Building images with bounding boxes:
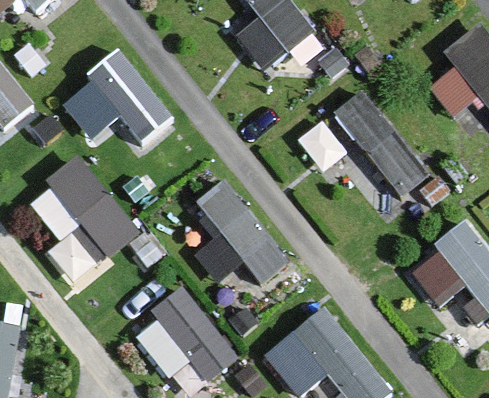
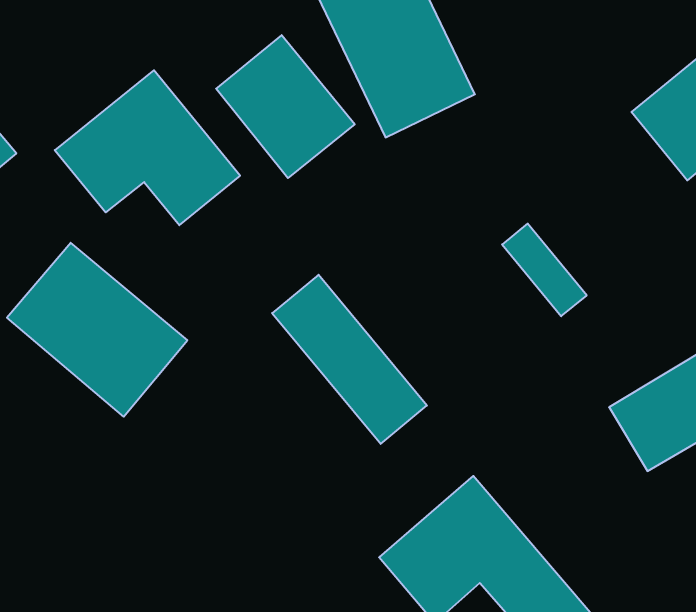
building: none -> [216,35,355,178]
building: [297,88,430,195] -> none
building: [133,292,234,380] -> none

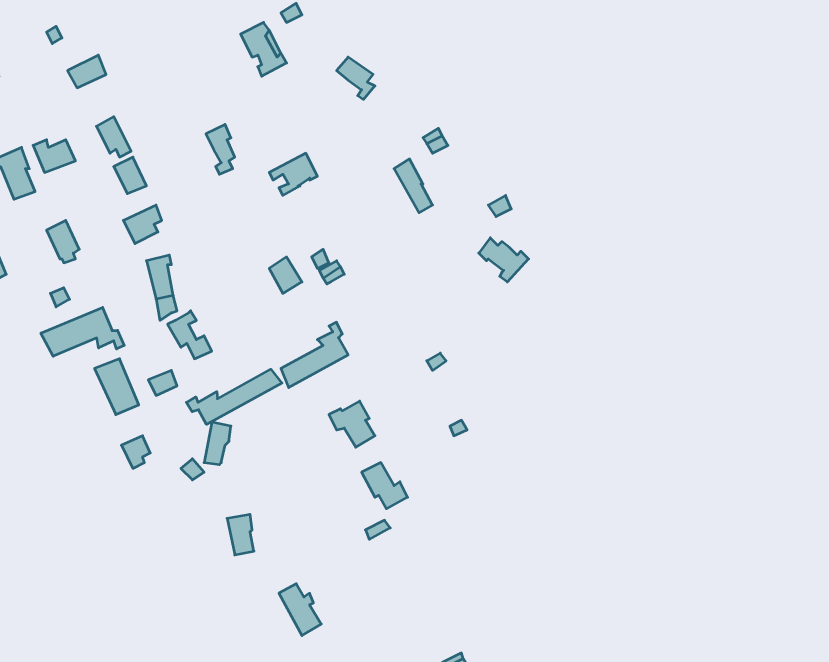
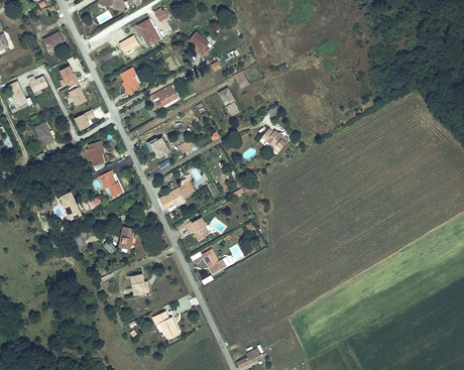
building: [41,307,124,356] -> none
building: [186,369,282,424] -> none

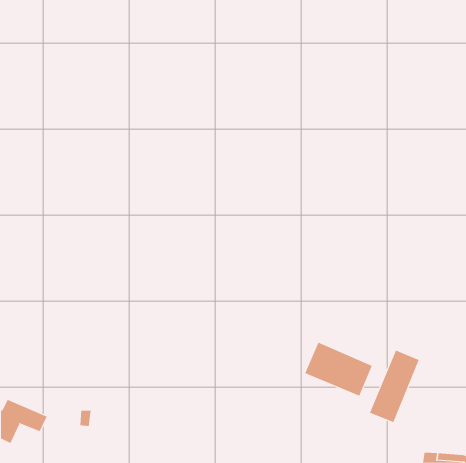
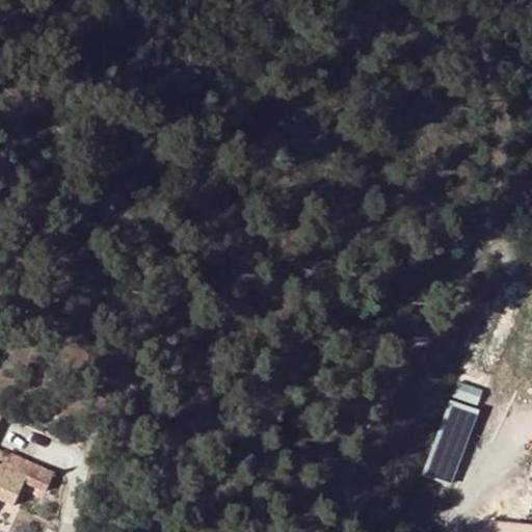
building: [305,342,372,396] -> none

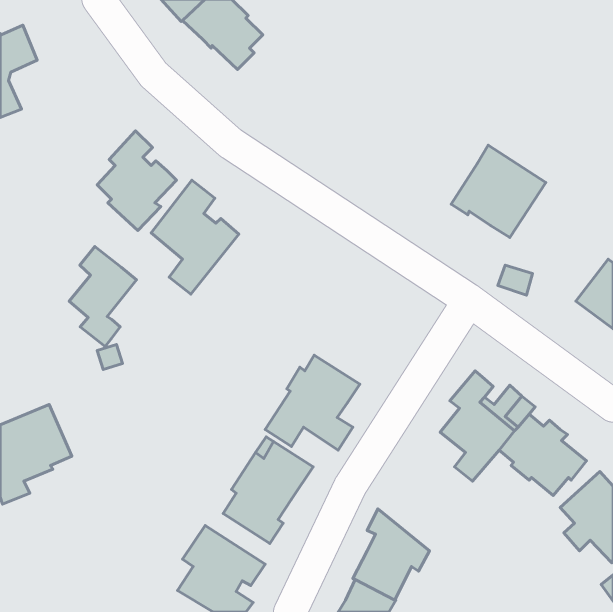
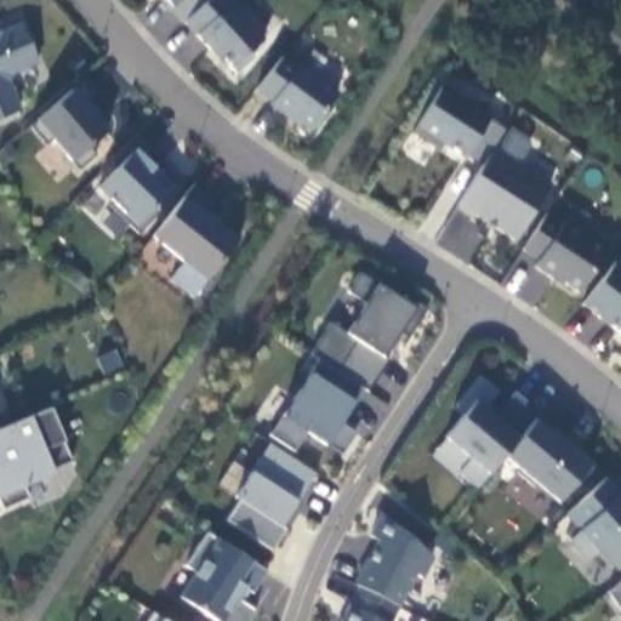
building: none -> [256,56,337,130]
building: none -> [30,78,107,170]
building: none -> [412,86,505,165]
building: none -> [523,213,608,292]
building: [69,247,137,347] -> none
building: none -> [310,272,428,392]

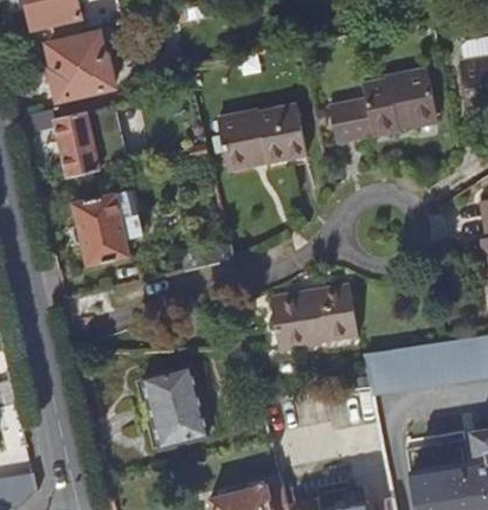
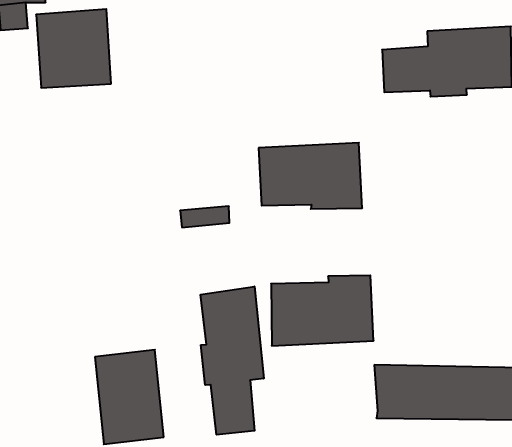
building: [217,96,306,157] -> [259,143,362,209]
building: [73,194,129,266] -> none
building: none -> [201,286,264,435]

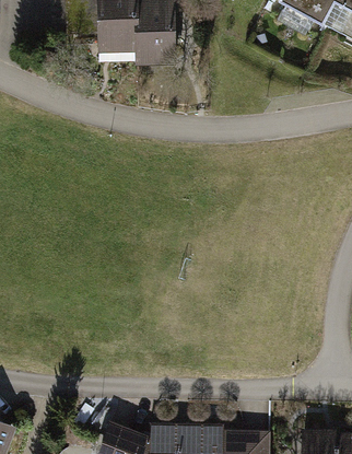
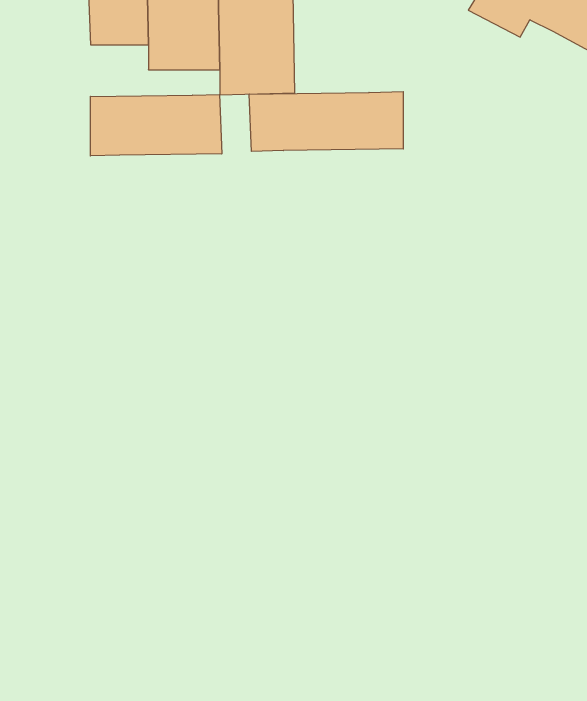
building: none -> [249,92,403,151]
building: none -> [90,94,222,156]

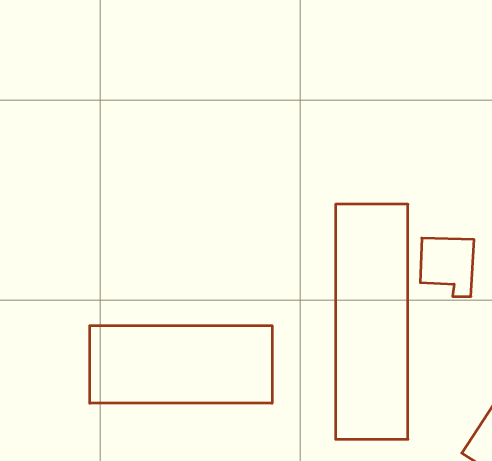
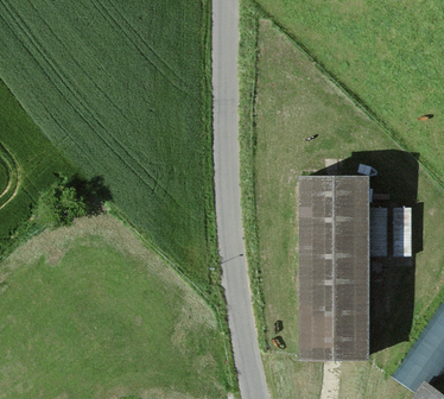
building: [90,326,272,403] -> none

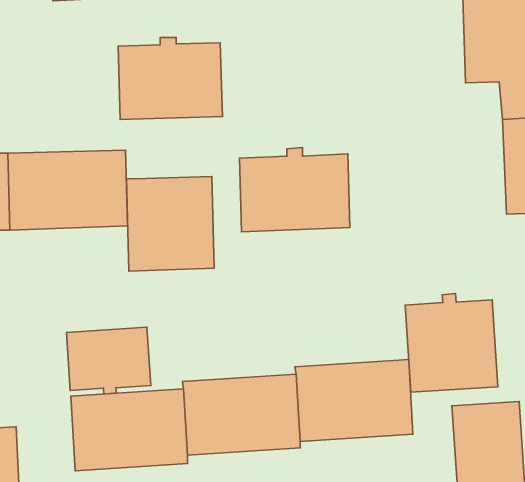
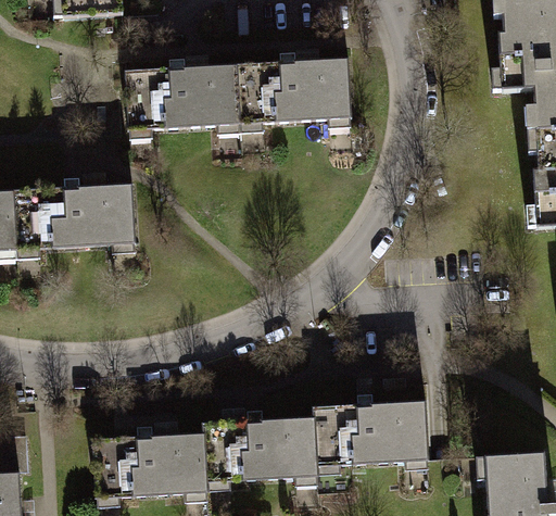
building: [239,148,350,232] -> [240,50,354,137]
building: [126,177,214,271] -> none
building: [405,294,498,392] -> none
building: [66,327,151,394] -> none

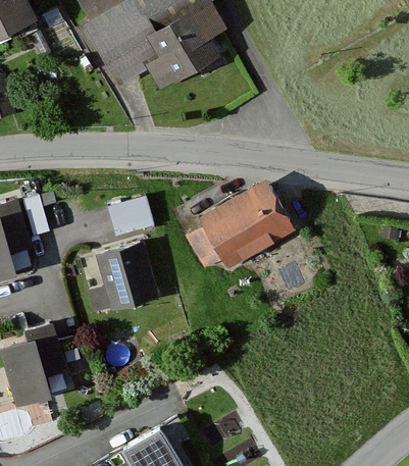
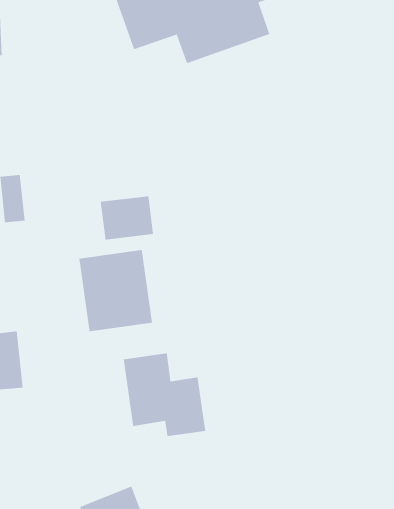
building: [196,179,294,267] -> none
building: none -> [123,353,206,437]

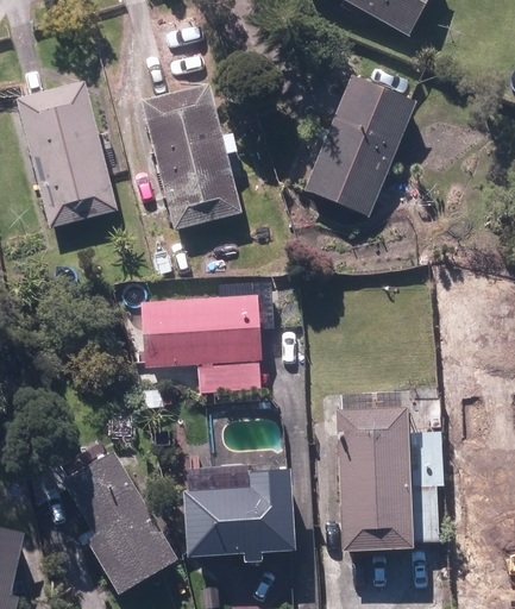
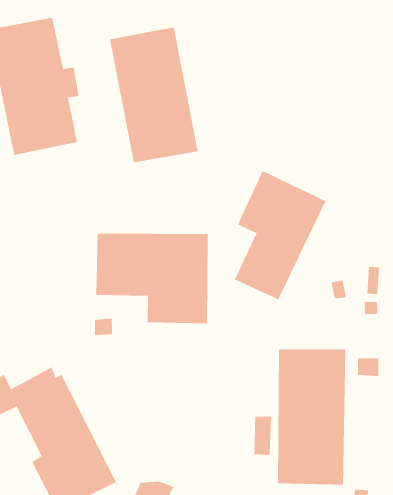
building: [304,76,415,215] -> none
building: none -> [234,170,326,300]
building: [183,464,294,560] -> none

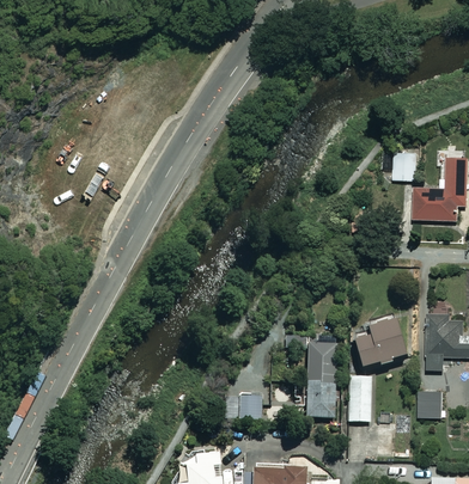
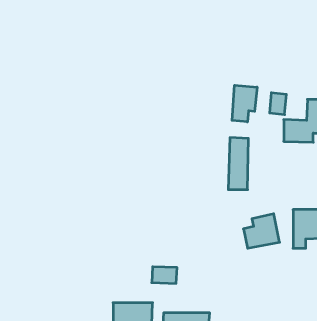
building: none -> [232,85,257,122]
building: [306,344,335,418] -> [228,138,248,190]
building: [348,376,371,422] -> none
building: [419,392,440,417] -> none

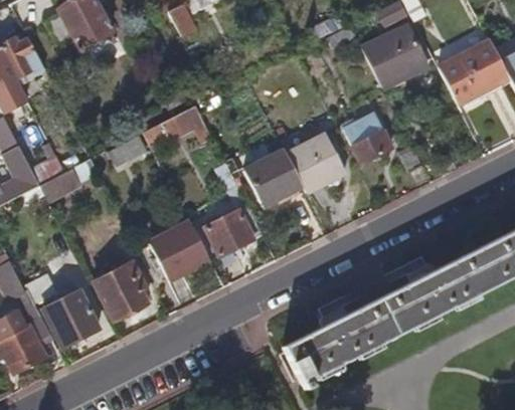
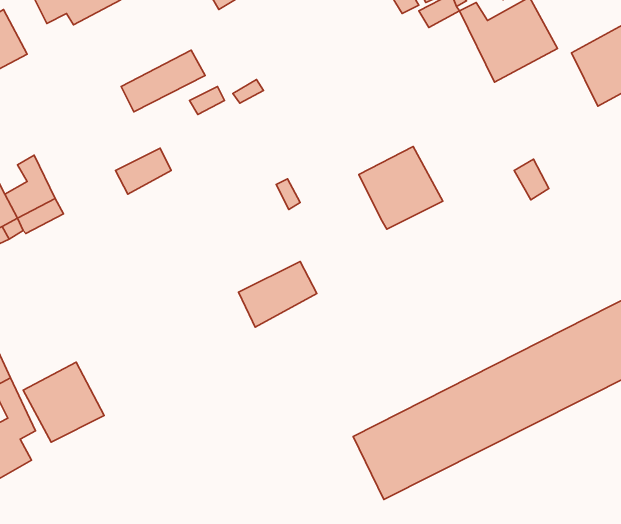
building: [144,105,204,149] -> [121,50,205,112]
building: [347,112,391,162] -> none
building: [241,150,300,206] -> none
building: [147,221,207,279] -> none
building: [94,262,150,320] -> none

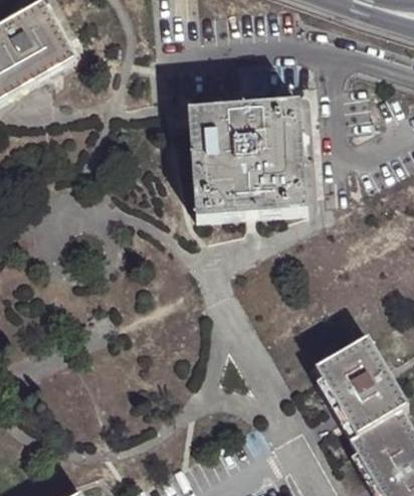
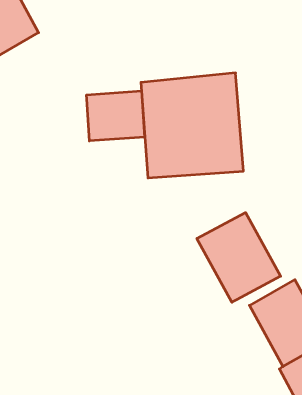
building: none -> [87,91,144,141]
building: none -> [197,213,281,302]

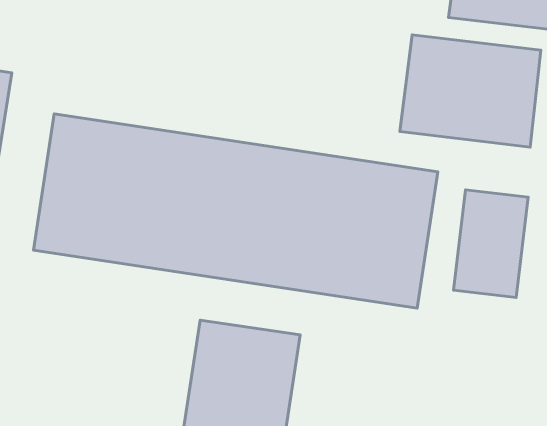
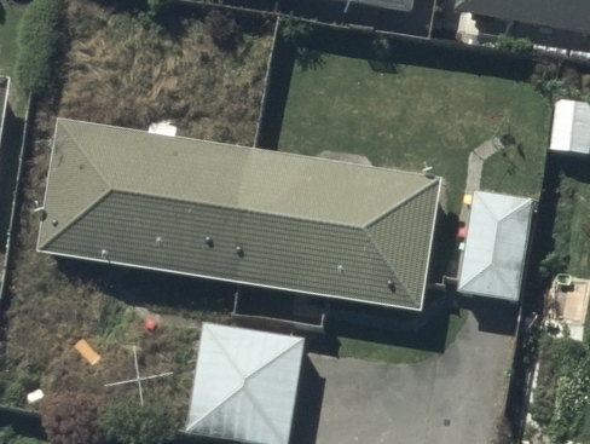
building: [400,35,541,147] -> none

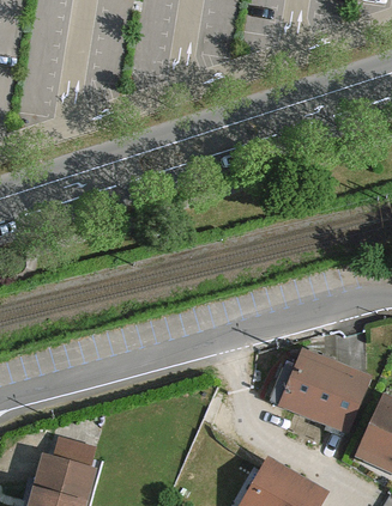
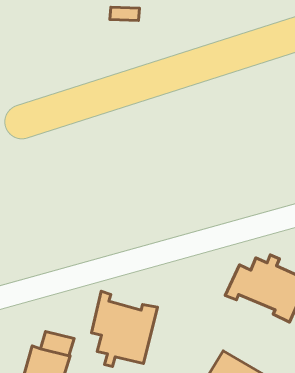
building: none -> [91,291,158,366]

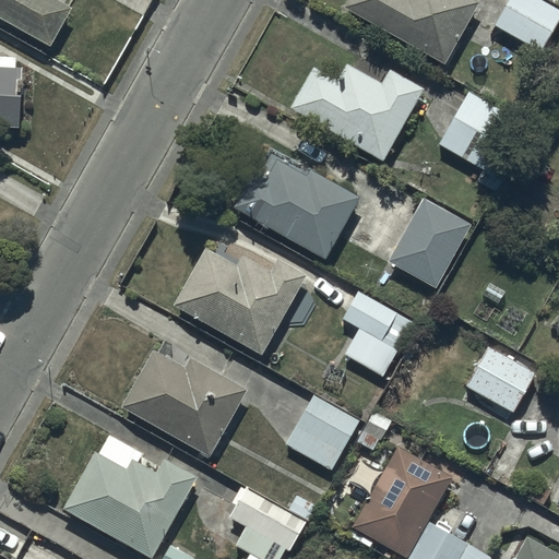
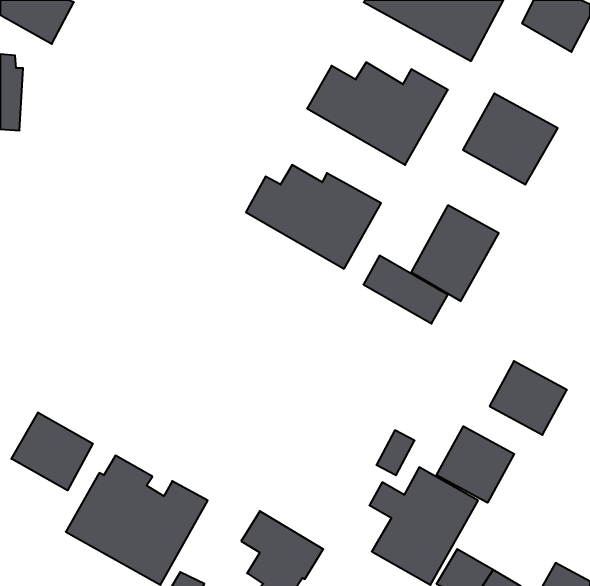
building: [173,246,307,354] -> none
building: [342,290,421,355] -> [363,256,448,324]
building: [120,348,246,456] -> none
building: none -> [11,412,93,490]
building: [286,394,359,471] -> none
building: none -> [437,426,514,503]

Required action = Pictures stay out; the records above are otherwise reproduced exactly.

Answer to the problem =
building: none -> [216,35,355,178]
building: [297,88,430,195] -> none
building: [133,292,234,380] -> none

building: [41,307,124,356] -> none
building: [186,369,282,424] -> none

building: [305,342,372,396] -> none

building: none -> [256,56,337,130]
building: none -> [30,78,107,170]
building: none -> [412,86,505,165]
building: none -> [523,213,608,292]
building: [69,247,137,347] -> none
building: none -> [310,272,428,392]

building: [217,96,306,157] -> [259,143,362,209]
building: [73,194,129,266] -> none
building: none -> [201,286,264,435]

building: none -> [249,92,403,151]
building: none -> [90,94,222,156]

building: [90,326,272,403] -> none

building: [239,148,350,232] -> [240,50,354,137]
building: [126,177,214,271] -> none
building: [405,294,498,392] -> none
building: [66,327,151,394] -> none

building: [196,179,294,267] -> none
building: none -> [123,353,206,437]

building: [304,76,415,215] -> none
building: none -> [234,170,326,300]
building: [183,464,294,560] -> none

building: none -> [232,85,257,122]
building: [306,344,335,418] -> [228,138,248,190]
building: [348,376,371,422] -> none
building: [419,392,440,417] -> none

building: [144,105,204,149] -> [121,50,205,112]
building: [347,112,391,162] -> none
building: [241,150,300,206] -> none
building: [147,221,207,279] -> none
building: [94,262,150,320] -> none

building: none -> [87,91,144,141]
building: none -> [197,213,281,302]

building: [400,35,541,147] -> none

building: none -> [91,291,158,366]

building: [173,246,307,354] -> none
building: [342,290,421,355] -> [363,256,448,324]
building: [120,348,246,456] -> none
building: none -> [11,412,93,490]
building: [286,394,359,471] -> none
building: none -> [437,426,514,503]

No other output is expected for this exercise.